Object change listings
◆ ◆ ◆ ◆ ◆

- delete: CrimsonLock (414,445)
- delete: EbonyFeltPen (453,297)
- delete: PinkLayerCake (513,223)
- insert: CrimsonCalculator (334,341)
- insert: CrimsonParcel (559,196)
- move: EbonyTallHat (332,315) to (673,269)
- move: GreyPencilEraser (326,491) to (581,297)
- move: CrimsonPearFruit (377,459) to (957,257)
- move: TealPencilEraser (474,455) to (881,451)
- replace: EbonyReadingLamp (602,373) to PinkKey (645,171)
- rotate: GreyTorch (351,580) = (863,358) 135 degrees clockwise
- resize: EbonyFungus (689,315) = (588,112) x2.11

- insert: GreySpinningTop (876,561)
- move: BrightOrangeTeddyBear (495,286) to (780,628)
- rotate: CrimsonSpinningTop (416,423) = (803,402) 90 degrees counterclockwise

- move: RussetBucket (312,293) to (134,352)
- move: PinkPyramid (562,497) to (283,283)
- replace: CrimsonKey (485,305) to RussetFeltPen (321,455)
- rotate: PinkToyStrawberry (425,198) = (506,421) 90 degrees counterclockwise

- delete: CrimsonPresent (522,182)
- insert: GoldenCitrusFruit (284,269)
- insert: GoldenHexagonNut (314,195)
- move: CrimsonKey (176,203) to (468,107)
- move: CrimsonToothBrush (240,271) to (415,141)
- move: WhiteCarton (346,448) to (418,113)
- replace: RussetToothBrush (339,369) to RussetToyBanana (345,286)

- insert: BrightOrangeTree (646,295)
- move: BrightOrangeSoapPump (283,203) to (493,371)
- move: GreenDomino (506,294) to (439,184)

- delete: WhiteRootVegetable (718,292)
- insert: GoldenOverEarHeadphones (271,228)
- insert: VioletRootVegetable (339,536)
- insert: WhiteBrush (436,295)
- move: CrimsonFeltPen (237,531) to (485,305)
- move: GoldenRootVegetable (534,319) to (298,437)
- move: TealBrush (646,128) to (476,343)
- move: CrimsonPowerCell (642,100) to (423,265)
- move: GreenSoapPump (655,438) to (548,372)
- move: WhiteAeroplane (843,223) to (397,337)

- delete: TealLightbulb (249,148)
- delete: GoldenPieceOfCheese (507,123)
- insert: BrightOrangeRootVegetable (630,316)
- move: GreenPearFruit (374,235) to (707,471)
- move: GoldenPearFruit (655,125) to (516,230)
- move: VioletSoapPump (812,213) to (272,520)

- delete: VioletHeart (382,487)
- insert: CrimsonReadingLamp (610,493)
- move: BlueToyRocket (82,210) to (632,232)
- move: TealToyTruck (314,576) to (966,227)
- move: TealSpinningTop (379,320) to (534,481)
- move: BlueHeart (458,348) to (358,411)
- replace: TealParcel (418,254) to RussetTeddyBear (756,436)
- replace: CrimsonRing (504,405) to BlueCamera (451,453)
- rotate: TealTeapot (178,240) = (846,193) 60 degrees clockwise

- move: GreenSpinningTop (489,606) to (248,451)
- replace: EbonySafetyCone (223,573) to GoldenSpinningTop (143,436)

◆ ◆ ◆ ◆ ◆

**What you should do:** Would you mind giving all the records again exactly?

**The completed task:**
- delete: CrimsonLock (414,445)
- delete: EbonyFeltPen (453,297)
- delete: PinkLayerCake (513,223)
- insert: CrimsonCalculator (334,341)
- insert: CrimsonParcel (559,196)
- move: EbonyTallHat (332,315) to (673,269)
- move: GreyPencilEraser (326,491) to (581,297)
- move: CrimsonPearFruit (377,459) to (957,257)
- move: TealPencilEraser (474,455) to (881,451)
- replace: EbonyReadingLamp (602,373) to PinkKey (645,171)
- rotate: GreyTorch (351,580) = (863,358) 135 degrees clockwise
- resize: EbonyFungus (689,315) = (588,112) x2.11

- insert: GreySpinningTop (876,561)
- move: BrightOrangeTeddyBear (495,286) to (780,628)
- rotate: CrimsonSpinningTop (416,423) = (803,402) 90 degrees counterclockwise

- move: RussetBucket (312,293) to (134,352)
- move: PinkPyramid (562,497) to (283,283)
- replace: CrimsonKey (485,305) to RussetFeltPen (321,455)
- rotate: PinkToyStrawberry (425,198) = (506,421) 90 degrees counterclockwise

- delete: CrimsonPresent (522,182)
- insert: GoldenCitrusFruit (284,269)
- insert: GoldenHexagonNut (314,195)
- move: CrimsonKey (176,203) to (468,107)
- move: CrimsonToothBrush (240,271) to (415,141)
- move: WhiteCarton (346,448) to (418,113)
- replace: RussetToothBrush (339,369) to RussetToyBanana (345,286)

- insert: BrightOrangeTree (646,295)
- move: BrightOrangeSoapPump (283,203) to (493,371)
- move: GreenDomino (506,294) to (439,184)

- delete: WhiteRootVegetable (718,292)
- insert: GoldenOverEarHeadphones (271,228)
- insert: VioletRootVegetable (339,536)
- insert: WhiteBrush (436,295)
- move: CrimsonFeltPen (237,531) to (485,305)
- move: GoldenRootVegetable (534,319) to (298,437)
- move: TealBrush (646,128) to (476,343)
- move: CrimsonPowerCell (642,100) to (423,265)
- move: GreenSoapPump (655,438) to (548,372)
- move: WhiteAeroplane (843,223) to (397,337)

- delete: TealLightbulb (249,148)
- delete: GoldenPieceOfCheese (507,123)
- insert: BrightOrangeRootVegetable (630,316)
- move: GreenPearFruit (374,235) to (707,471)
- move: GoldenPearFruit (655,125) to (516,230)
- move: VioletSoapPump (812,213) to (272,520)

- delete: VioletHeart (382,487)
- insert: CrimsonReadingLamp (610,493)
- move: BlueToyRocket (82,210) to (632,232)
- move: TealToyTruck (314,576) to (966,227)
- move: TealSpinningTop (379,320) to (534,481)
- move: BlueHeart (458,348) to (358,411)
- replace: TealParcel (418,254) to RussetTeddyBear (756,436)
- replace: CrimsonRing (504,405) to BlueCamera (451,453)
- rotate: TealTeapot (178,240) = (846,193) 60 degrees clockwise

- move: GreenSpinningTop (489,606) to (248,451)
- replace: EbonySafetyCone (223,573) to GoldenSpinningTop (143,436)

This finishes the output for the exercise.